[Stored entries]
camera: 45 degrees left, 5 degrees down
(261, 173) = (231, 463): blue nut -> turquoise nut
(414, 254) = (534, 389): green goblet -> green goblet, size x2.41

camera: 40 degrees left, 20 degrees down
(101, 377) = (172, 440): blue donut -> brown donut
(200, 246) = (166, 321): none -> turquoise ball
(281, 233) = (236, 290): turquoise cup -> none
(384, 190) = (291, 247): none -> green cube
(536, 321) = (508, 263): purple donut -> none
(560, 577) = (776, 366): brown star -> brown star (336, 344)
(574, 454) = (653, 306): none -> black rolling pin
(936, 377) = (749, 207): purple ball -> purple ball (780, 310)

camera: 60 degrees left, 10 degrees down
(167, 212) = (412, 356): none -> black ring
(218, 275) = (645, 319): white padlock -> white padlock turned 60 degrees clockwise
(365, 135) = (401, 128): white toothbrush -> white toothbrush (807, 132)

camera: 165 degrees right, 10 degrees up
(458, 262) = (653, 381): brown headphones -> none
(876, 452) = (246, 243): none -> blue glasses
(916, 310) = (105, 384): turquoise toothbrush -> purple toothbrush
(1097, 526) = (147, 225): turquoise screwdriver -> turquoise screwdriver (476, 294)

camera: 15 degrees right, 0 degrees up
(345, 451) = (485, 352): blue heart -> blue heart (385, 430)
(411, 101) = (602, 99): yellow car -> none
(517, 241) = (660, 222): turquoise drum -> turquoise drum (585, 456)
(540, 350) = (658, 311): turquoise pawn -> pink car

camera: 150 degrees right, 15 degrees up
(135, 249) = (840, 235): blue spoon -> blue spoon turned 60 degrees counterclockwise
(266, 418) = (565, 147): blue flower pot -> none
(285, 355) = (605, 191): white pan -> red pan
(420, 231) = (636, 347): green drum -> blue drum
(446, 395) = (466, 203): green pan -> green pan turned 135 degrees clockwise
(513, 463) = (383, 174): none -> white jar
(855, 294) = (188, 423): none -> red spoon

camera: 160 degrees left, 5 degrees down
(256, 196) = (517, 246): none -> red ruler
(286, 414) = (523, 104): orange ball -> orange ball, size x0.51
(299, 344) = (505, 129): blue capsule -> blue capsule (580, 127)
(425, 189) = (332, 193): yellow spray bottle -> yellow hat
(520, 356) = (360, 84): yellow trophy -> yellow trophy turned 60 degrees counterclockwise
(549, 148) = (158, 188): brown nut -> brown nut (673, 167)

**Problem statement**
Above are the records; reproduce all of them exactly.

**Solution**
camera: 45 degrees left, 5 degrees down
(261, 173) = (231, 463): blue nut -> turquoise nut
(414, 254) = (534, 389): green goblet -> green goblet, size x2.41

camera: 40 degrees left, 20 degrees down
(101, 377) = (172, 440): blue donut -> brown donut
(200, 246) = (166, 321): none -> turquoise ball
(281, 233) = (236, 290): turquoise cup -> none
(384, 190) = (291, 247): none -> green cube
(536, 321) = (508, 263): purple donut -> none
(560, 577) = (776, 366): brown star -> brown star (336, 344)
(574, 454) = (653, 306): none -> black rolling pin
(936, 377) = (749, 207): purple ball -> purple ball (780, 310)

camera: 60 degrees left, 10 degrees down
(167, 212) = (412, 356): none -> black ring
(218, 275) = (645, 319): white padlock -> white padlock turned 60 degrees clockwise
(365, 135) = (401, 128): white toothbrush -> white toothbrush (807, 132)

camera: 165 degrees right, 10 degrees up
(458, 262) = (653, 381): brown headphones -> none
(876, 452) = (246, 243): none -> blue glasses
(916, 310) = (105, 384): turquoise toothbrush -> purple toothbrush
(1097, 526) = (147, 225): turquoise screwdriver -> turquoise screwdriver (476, 294)

camera: 15 degrees right, 0 degrees up
(345, 451) = (485, 352): blue heart -> blue heart (385, 430)
(411, 101) = (602, 99): yellow car -> none
(517, 241) = (660, 222): turquoise drum -> turquoise drum (585, 456)
(540, 350) = (658, 311): turquoise pawn -> pink car

camera: 150 degrees right, 15 degrees up
(135, 249) = (840, 235): blue spoon -> blue spoon turned 60 degrees counterclockwise
(266, 418) = (565, 147): blue flower pot -> none
(285, 355) = (605, 191): white pan -> red pan
(420, 231) = (636, 347): green drum -> blue drum
(446, 395) = (466, 203): green pan -> green pan turned 135 degrees clockwise
(513, 463) = (383, 174): none -> white jar
(855, 294) = (188, 423): none -> red spoon

camera: 160 degrees left, 5 degrees down
(256, 196) = (517, 246): none -> red ruler
(286, 414) = (523, 104): orange ball -> orange ball, size x0.51
(299, 344) = (505, 129): blue capsule -> blue capsule (580, 127)
(425, 189) = (332, 193): yellow spray bottle -> yellow hat
(520, 356) = (360, 84): yellow trophy -> yellow trophy turned 60 degrees counterclockwise
(549, 148) = (158, 188): brown nut -> brown nut (673, 167)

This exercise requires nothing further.